**Requirement:** From the data below, restate every line word for word.
Information supplied START
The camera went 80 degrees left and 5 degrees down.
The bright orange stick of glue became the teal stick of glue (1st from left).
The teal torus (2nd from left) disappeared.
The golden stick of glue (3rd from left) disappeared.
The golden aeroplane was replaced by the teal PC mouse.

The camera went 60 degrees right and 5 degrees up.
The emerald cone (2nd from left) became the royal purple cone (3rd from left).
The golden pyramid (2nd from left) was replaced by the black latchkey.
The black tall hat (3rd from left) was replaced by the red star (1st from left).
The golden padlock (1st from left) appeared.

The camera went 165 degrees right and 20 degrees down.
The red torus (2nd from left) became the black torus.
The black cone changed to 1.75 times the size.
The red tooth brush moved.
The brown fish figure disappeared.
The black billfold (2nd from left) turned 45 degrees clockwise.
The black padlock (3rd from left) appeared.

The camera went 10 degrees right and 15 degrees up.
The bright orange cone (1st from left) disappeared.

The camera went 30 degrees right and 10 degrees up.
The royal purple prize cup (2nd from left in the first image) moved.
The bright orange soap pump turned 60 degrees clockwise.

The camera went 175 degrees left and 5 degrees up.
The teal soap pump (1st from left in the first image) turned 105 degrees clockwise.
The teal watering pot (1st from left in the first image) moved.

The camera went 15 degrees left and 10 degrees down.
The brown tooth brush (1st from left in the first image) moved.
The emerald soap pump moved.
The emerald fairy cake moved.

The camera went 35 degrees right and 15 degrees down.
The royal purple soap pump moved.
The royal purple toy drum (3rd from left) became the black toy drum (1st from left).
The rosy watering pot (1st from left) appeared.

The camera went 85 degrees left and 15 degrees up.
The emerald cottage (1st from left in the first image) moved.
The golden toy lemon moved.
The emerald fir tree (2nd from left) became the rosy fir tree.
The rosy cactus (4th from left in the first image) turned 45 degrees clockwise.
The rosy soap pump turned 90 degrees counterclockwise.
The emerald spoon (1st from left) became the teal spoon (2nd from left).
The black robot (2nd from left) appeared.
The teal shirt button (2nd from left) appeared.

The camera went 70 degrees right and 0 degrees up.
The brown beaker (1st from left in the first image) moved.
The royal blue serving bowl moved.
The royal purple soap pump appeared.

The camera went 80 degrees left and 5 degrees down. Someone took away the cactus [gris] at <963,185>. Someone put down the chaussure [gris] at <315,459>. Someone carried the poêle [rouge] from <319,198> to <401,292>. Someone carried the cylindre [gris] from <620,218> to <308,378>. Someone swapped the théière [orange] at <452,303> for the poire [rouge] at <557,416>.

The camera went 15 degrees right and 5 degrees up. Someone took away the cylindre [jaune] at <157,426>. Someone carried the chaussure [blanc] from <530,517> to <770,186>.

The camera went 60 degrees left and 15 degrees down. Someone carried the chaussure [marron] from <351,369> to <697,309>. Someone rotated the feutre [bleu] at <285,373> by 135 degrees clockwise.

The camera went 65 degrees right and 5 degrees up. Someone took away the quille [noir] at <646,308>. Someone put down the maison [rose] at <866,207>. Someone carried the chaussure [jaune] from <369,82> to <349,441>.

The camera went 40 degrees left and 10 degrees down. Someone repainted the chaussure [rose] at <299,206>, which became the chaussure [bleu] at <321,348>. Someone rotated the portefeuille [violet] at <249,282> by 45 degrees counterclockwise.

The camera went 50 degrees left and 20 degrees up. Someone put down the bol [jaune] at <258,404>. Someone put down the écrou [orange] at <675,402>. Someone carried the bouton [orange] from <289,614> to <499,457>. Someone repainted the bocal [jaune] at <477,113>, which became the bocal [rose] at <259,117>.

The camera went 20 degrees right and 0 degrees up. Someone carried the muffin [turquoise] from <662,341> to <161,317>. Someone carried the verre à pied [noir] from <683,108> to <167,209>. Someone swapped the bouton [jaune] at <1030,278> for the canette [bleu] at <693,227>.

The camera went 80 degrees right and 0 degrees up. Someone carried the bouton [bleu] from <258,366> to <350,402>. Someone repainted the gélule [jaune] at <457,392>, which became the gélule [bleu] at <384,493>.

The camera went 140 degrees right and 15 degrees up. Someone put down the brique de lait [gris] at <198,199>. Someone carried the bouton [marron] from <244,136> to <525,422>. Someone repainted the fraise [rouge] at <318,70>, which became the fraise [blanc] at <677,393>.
Information supplied END
**Written response:**
The camera went 80 degrees left and 5 degrees down.
The bright orange stick of glue became the teal stick of glue (1st from left).
The teal torus (2nd from left) disappeared.
The golden stick of glue (3rd from left) disappeared.
The golden aeroplane was replaced by the teal PC mouse.

The camera went 60 degrees right and 5 degrees up.
The emerald cone (2nd from left) became the royal purple cone (3rd from left).
The golden pyramid (2nd from left) was replaced by the black latchkey.
The black tall hat (3rd from left) was replaced by the red star (1st from left).
The golden padlock (1st from left) appeared.

The camera went 165 degrees right and 20 degrees down.
The red torus (2nd from left) became the black torus.
The black cone changed to 1.75 times the size.
The red tooth brush moved.
The brown fish figure disappeared.
The black billfold (2nd from left) turned 45 degrees clockwise.
The black padlock (3rd from left) appeared.

The camera went 10 degrees right and 15 degrees up.
The bright orange cone (1st from left) disappeared.

The camera went 30 degrees right and 10 degrees up.
The royal purple prize cup (2nd from left in the first image) moved.
The bright orange soap pump turned 60 degrees clockwise.

The camera went 175 degrees left and 5 degrees up.
The teal soap pump (1st from left in the first image) turned 105 degrees clockwise.
The teal watering pot (1st from left in the first image) moved.

The camera went 15 degrees left and 10 degrees down.
The brown tooth brush (1st from left in the first image) moved.
The emerald soap pump moved.
The emerald fairy cake moved.

The camera went 35 degrees right and 15 degrees down.
The royal purple soap pump moved.
The royal purple toy drum (3rd from left) became the black toy drum (1st from left).
The rosy watering pot (1st from left) appeared.

The camera went 85 degrees left and 15 degrees up.
The emerald cottage (1st from left in the first image) moved.
The golden toy lemon moved.
The emerald fir tree (2nd from left) became the rosy fir tree.
The rosy cactus (4th from left in the first image) turned 45 degrees clockwise.
The rosy soap pump turned 90 degrees counterclockwise.
The emerald spoon (1st from left) became the teal spoon (2nd from left).
The black robot (2nd from left) appeared.
The teal shirt button (2nd from left) appeared.

The camera went 70 degrees right and 0 degrees up.
The brown beaker (1st from left in the first image) moved.
The royal blue serving bowl moved.
The royal purple soap pump appeared.

The camera went 80 degrees left and 5 degrees down. Someone took away the cactus [gris] at <963,185>. Someone put down the chaussure [gris] at <315,459>. Someone carried the poêle [rouge] from <319,198> to <401,292>. Someone carried the cylindre [gris] from <620,218> to <308,378>. Someone swapped the théière [orange] at <452,303> for the poire [rouge] at <557,416>.

The camera went 15 degrees right and 5 degrees up. Someone took away the cylindre [jaune] at <157,426>. Someone carried the chaussure [blanc] from <530,517> to <770,186>.

The camera went 60 degrees left and 15 degrees down. Someone carried the chaussure [marron] from <351,369> to <697,309>. Someone rotated the feutre [bleu] at <285,373> by 135 degrees clockwise.

The camera went 65 degrees right and 5 degrees up. Someone took away the quille [noir] at <646,308>. Someone put down the maison [rose] at <866,207>. Someone carried the chaussure [jaune] from <369,82> to <349,441>.

The camera went 40 degrees left and 10 degrees down. Someone repainted the chaussure [rose] at <299,206>, which became the chaussure [bleu] at <321,348>. Someone rotated the portefeuille [violet] at <249,282> by 45 degrees counterclockwise.

The camera went 50 degrees left and 20 degrees up. Someone put down the bol [jaune] at <258,404>. Someone put down the écrou [orange] at <675,402>. Someone carried the bouton [orange] from <289,614> to <499,457>. Someone repainted the bocal [jaune] at <477,113>, which became the bocal [rose] at <259,117>.

The camera went 20 degrees right and 0 degrees up. Someone carried the muffin [turquoise] from <662,341> to <161,317>. Someone carried the verre à pied [noir] from <683,108> to <167,209>. Someone swapped the bouton [jaune] at <1030,278> for the canette [bleu] at <693,227>.

The camera went 80 degrees right and 0 degrees up. Someone carried the bouton [bleu] from <258,366> to <350,402>. Someone repainted the gélule [jaune] at <457,392>, which became the gélule [bleu] at <384,493>.

The camera went 140 degrees right and 15 degrees up. Someone put down the brique de lait [gris] at <198,199>. Someone carried the bouton [marron] from <244,136> to <525,422>. Someone repainted the fraise [rouge] at <318,70>, which became the fraise [blanc] at <677,393>.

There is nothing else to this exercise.